▸ **Task prompt**:
Each entry below should be output exactly, apart from its images.

▸ **Dataset excerpts**:
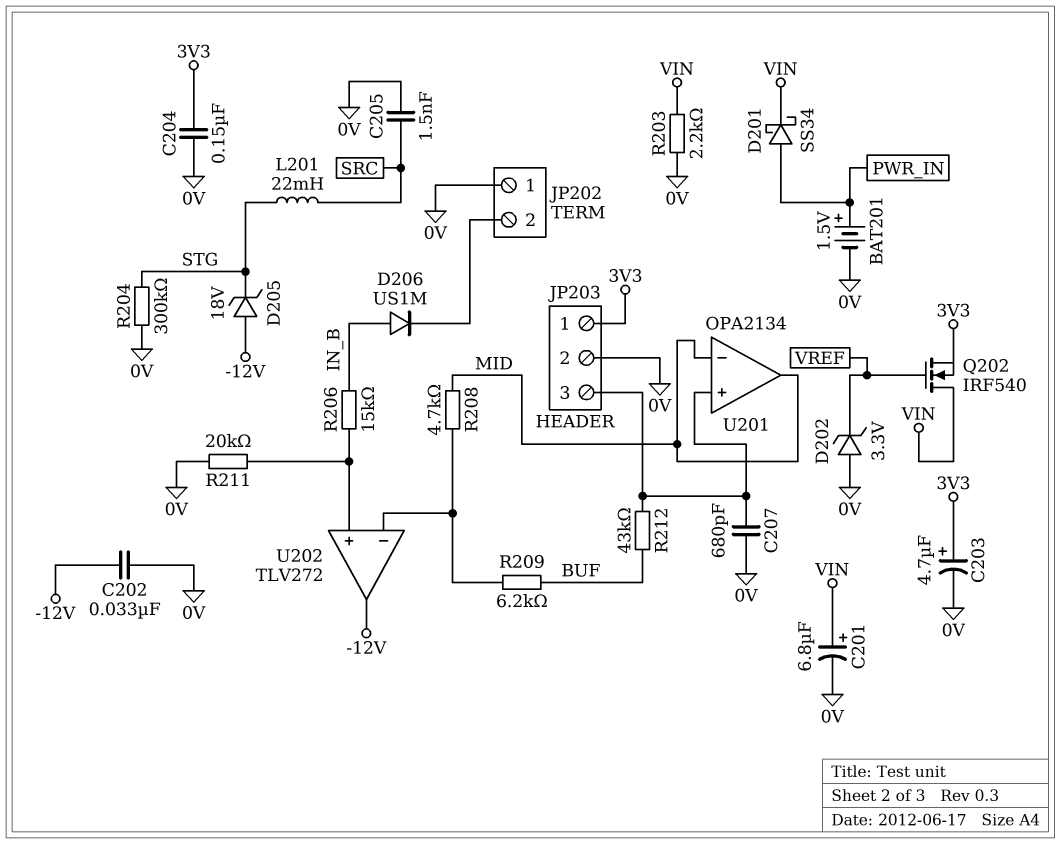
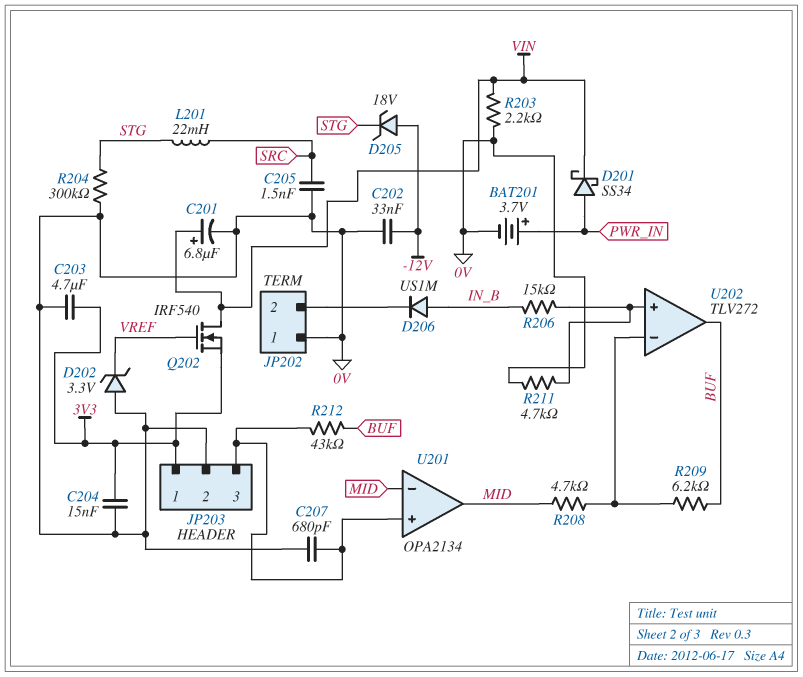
BAT201: 1.5V (plus PWR_IN, minus 0V) -> 3.7V (plus PWR_IN, minus 0V)
C203: 4.7uF (plus 3V3, minus 0V) -> 4.7uF (0V, 3V3)
C204: 150nF (0V, 3V3) -> 15nF (0V, 3V3)
R211: 20k (0V, U202/in+) -> 4.7k (0V, U202/in+)
U202 pin out: -12V -> BUF

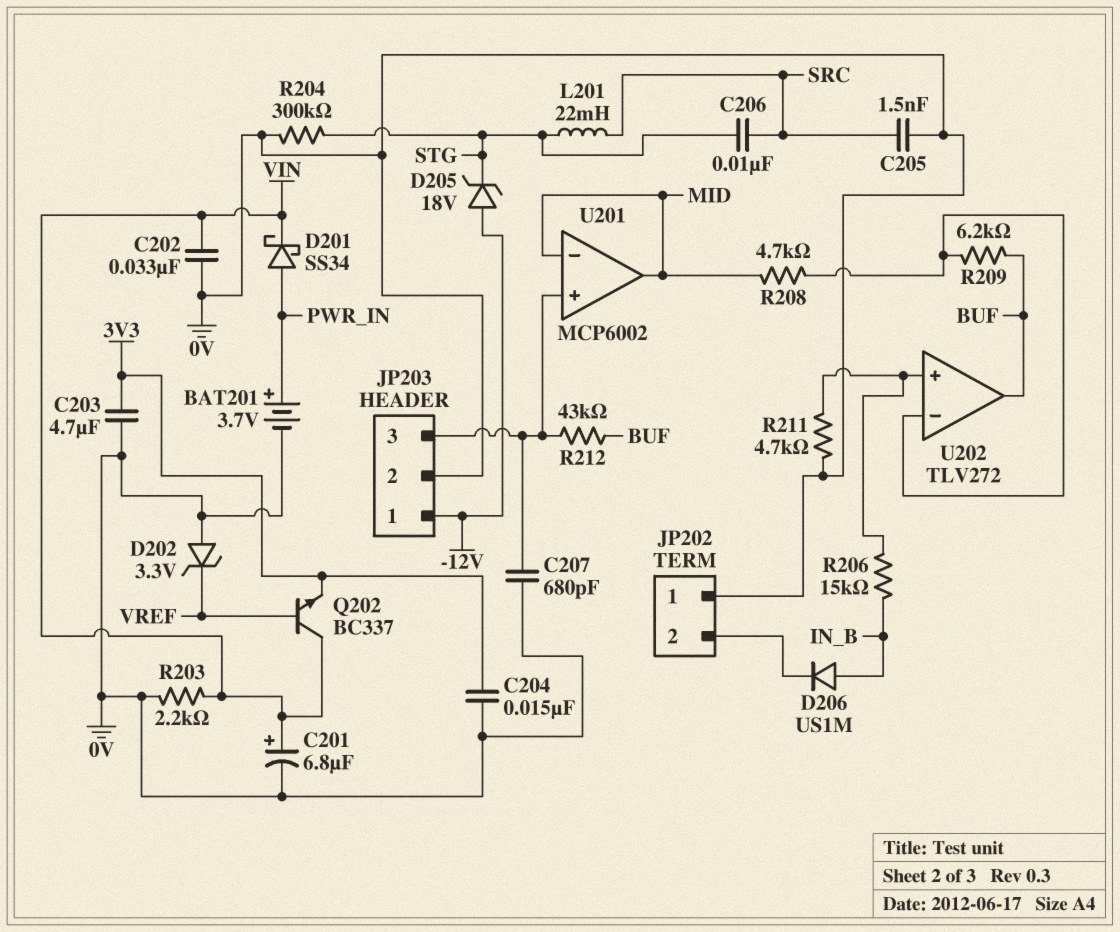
C202: 33nF (-12V, 0V) -> 33nF (0V, VIN)
C206: none -> 10nF (SRC, STG)
JP203 pin 1: 3V3 -> -12V
Q202: NMOS IRF540 (G VREF, D VIN, S 3V3) -> NPN BC337 (B VREF, C VIN, E 3V3)
U201: OPA2134 -> MCP6002

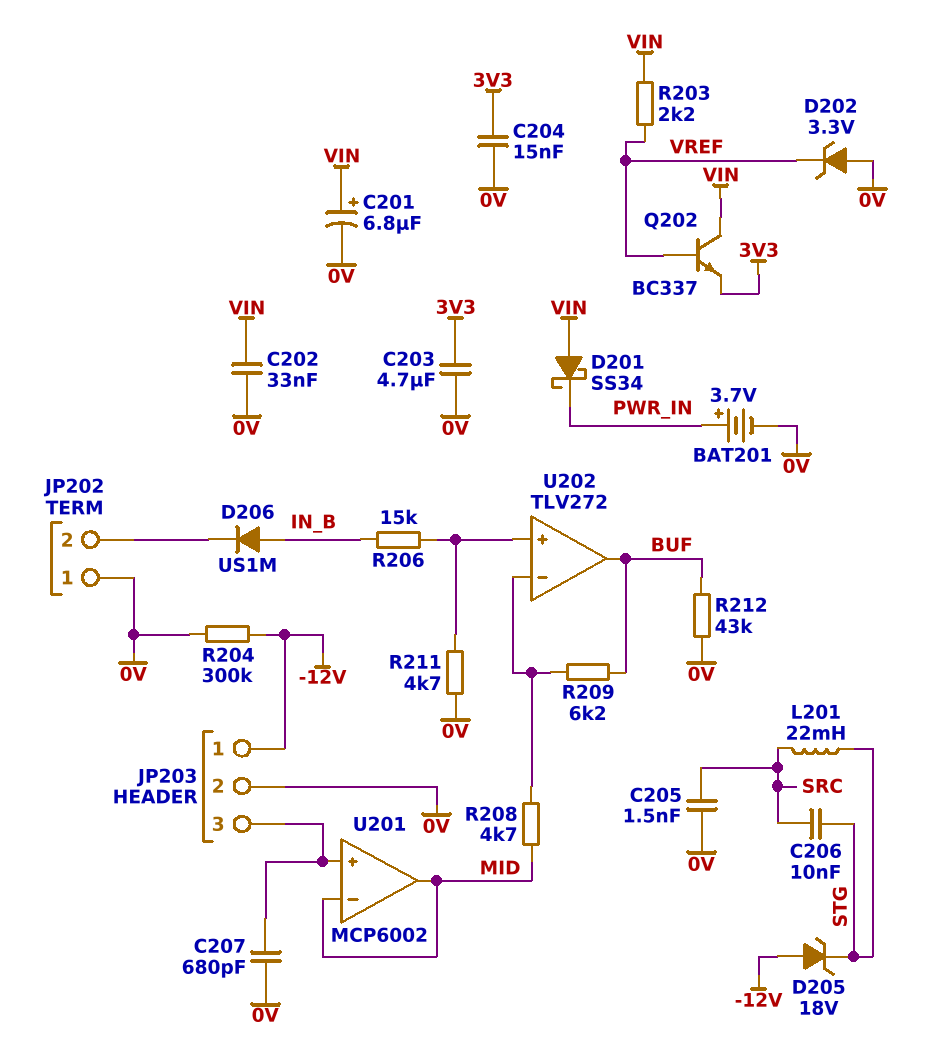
D201: schottky SS34 (A PWR_IN, K VIN) -> schottky SS34 (A VIN, K PWR_IN)
R203: 2.2k (0V, VIN) -> 2.2k (VIN, VREF)
R204: 300k (0V, STG) -> 300k (-12V, 0V)
R212: 43k (BUF, JP203/3) -> 43k (0V, BUF)

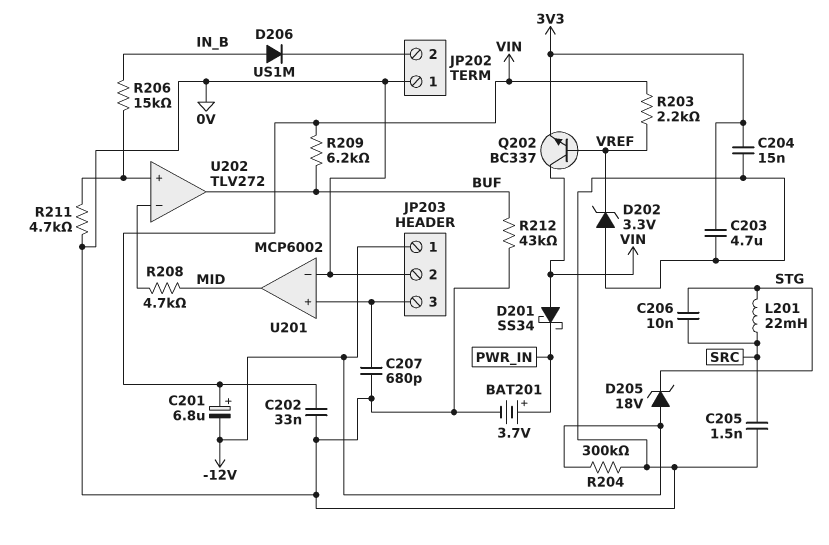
C201: 6.8uF (plus VIN, minus 0V) -> 6.8uF (plus VIN, minus -12V)
R209: 6.2k (BUF, U202/in-) -> 6.2k (BUF, VIN)
U201 pin in-: MID -> 0V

▸ **Task solution**:
BAT201: 1.5V (plus PWR_IN, minus 0V) -> 3.7V (plus PWR_IN, minus 0V)
C203: 4.7uF (plus 3V3, minus 0V) -> 4.7uF (0V, 3V3)
C204: 150nF (0V, 3V3) -> 15nF (0V, 3V3)
R211: 20k (0V, U202/in+) -> 4.7k (0V, U202/in+)
U202 pin out: -12V -> BUF

C202: 33nF (-12V, 0V) -> 33nF (0V, VIN)
C206: none -> 10nF (SRC, STG)
JP203 pin 1: 3V3 -> -12V
Q202: NMOS IRF540 (G VREF, D VIN, S 3V3) -> NPN BC337 (B VREF, C VIN, E 3V3)
U201: OPA2134 -> MCP6002

D201: schottky SS34 (A PWR_IN, K VIN) -> schottky SS34 (A VIN, K PWR_IN)
R203: 2.2k (0V, VIN) -> 2.2k (VIN, VREF)
R204: 300k (0V, STG) -> 300k (-12V, 0V)
R212: 43k (BUF, JP203/3) -> 43k (0V, BUF)

C201: 6.8uF (plus VIN, minus 0V) -> 6.8uF (plus VIN, minus -12V)
R209: 6.2k (BUF, U202/in-) -> 6.2k (BUF, VIN)
U201 pin in-: MID -> 0V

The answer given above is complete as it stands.